Keep only the lines that hold the string "masks", filtering out the rest of the entries below.

────────────────────

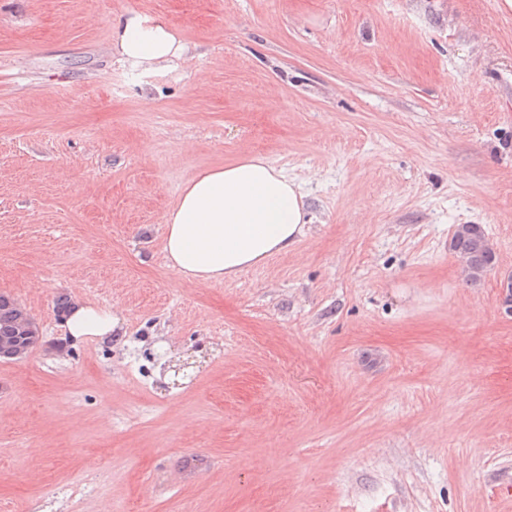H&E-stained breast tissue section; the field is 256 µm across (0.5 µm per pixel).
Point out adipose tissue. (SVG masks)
<instances>
[{"label": "adipose tissue", "mask_w": 512, "mask_h": 512, "mask_svg": "<svg viewBox=\"0 0 512 512\" xmlns=\"http://www.w3.org/2000/svg\"><path fill=\"white\" fill-rule=\"evenodd\" d=\"M121 60L151 69L187 50L163 21L138 14L112 28ZM299 184L265 159L245 156L188 181L165 216L164 251L181 279L221 281L291 249L305 222ZM62 325L72 337L120 340L123 322L110 309L75 301Z\"/></svg>", "instance_id": "obj_1"}]
</instances>
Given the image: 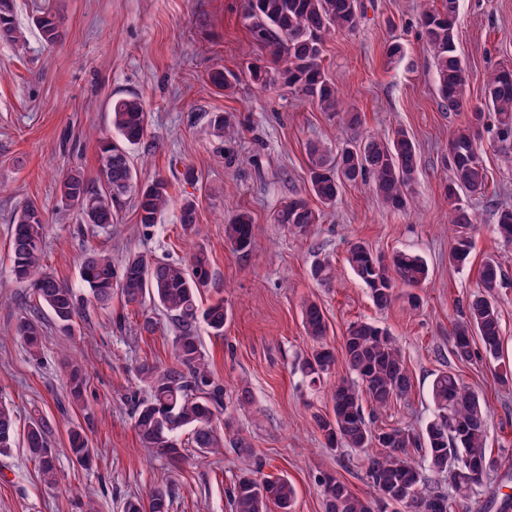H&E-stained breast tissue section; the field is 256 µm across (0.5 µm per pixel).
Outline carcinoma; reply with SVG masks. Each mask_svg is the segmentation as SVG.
<instances>
[{"label": "carcinoma", "mask_w": 512, "mask_h": 512, "mask_svg": "<svg viewBox=\"0 0 512 512\" xmlns=\"http://www.w3.org/2000/svg\"><path fill=\"white\" fill-rule=\"evenodd\" d=\"M458 0H442L441 6L420 15L425 46L431 53L437 77L441 106L457 112L464 106L469 76L457 49ZM243 15L256 43L268 50L269 58L247 68L253 85L264 89L273 82L293 90L323 112L339 119V124L354 131L360 125L359 113L345 110L334 85L322 65L324 45L338 31H352L359 23L358 0H243ZM42 40L53 45L59 37L60 16L45 8L33 21ZM18 38L14 0H0V40ZM211 83L226 92L235 88L238 74L217 70ZM484 106L496 119L495 140L504 153L512 152V66L492 71L484 83ZM112 127L117 138L100 141L99 175L90 181L79 170H72L59 183L63 206L76 210L79 223L106 229L114 224L117 205L130 193L135 199L137 223L145 230L158 223L170 202L169 184L161 176L140 183L128 160V147L141 143L147 132L149 112L138 95L119 96L110 102ZM485 113H470L463 128L448 144L451 175L445 187L448 197V223L455 243L449 261L464 266L472 249V215L460 203L462 192L483 193L488 171L478 152L480 128ZM310 192L320 203L313 207L304 198H292L273 216L280 224L299 235L321 223L323 208L336 202L341 189L352 183L368 185L389 209L401 211L409 204V188L419 168L416 146L410 136L398 130L387 137H353L346 141L338 157L317 145L310 148ZM180 223L185 231L196 228V203L184 200ZM500 236L512 242V207L497 213ZM46 219L34 204H26L13 218L11 233V272L15 279L29 283L42 306L52 314L65 335L73 332L84 300L66 283L49 272L44 264ZM225 241L236 251L246 252L255 244L251 216L241 211L224 222ZM346 262L369 290L373 304L388 308L396 289L410 288L408 302L415 307L420 297L413 293L429 279L426 260L413 252L396 251L388 256L373 252L366 244L354 242L346 252ZM81 275L92 296L91 302L105 306L112 292L119 290L129 303L148 297L159 303L176 322L173 340L175 364L161 367L142 362L136 372L145 396H130L134 426L141 444L160 458L170 461L181 457L176 438L183 427L192 430L193 447L201 457L221 452L224 436L212 425L224 409V386L215 380L201 351L197 324L202 323L215 336L224 335L227 308L220 299L205 309L197 295L212 285L210 260L204 248H198L184 264L147 261L139 254L129 255L121 268H115L112 254L102 248L90 249L83 260ZM312 278L323 286L336 281V268L322 259L311 269ZM479 291L467 304L466 320L455 324L451 333V352L462 363L499 360L501 350L500 312L497 289L503 285L502 269L493 258L484 261L479 271ZM302 324L313 349L302 370L316 381L332 372L336 354L323 344L328 322L322 307L307 301ZM18 333L32 353L39 352L42 323L36 317L20 322ZM342 358L357 381L341 379L332 388L330 411L313 415L316 428L331 450L352 448L363 451L378 448L368 458L367 476L377 496L363 498L352 492L336 475L323 472L318 485L324 512H379L381 504L402 507L404 512H453L459 499L485 485L497 468L487 451L488 411L478 394L466 386L453 371L441 372L431 385L435 406L433 417L424 427L375 428L366 416L365 405L386 407L412 391L413 381L394 336L367 321L351 323L343 340ZM72 402L83 400L87 382L83 367L72 364L67 378ZM48 424L33 420L25 441L30 457L38 463L47 483L55 481V455L48 446ZM16 415L0 401V454L15 445ZM72 461L83 465L90 460L91 449L82 431H69ZM424 452L431 471L448 474V490L422 491V477L406 449ZM457 460V471L448 473V458ZM296 497L294 485L286 477L256 478L255 471H241L229 489L233 512H292ZM171 489L159 485L148 502L128 498L123 512H169Z\"/></svg>", "instance_id": "cac0c4a2"}]
</instances>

────────────────────

**Output**
Point out adipose tissue. (SVG masks)
Outline carcinoma; reply with SVG masks. Each mask_svg is the segmentation as SVG.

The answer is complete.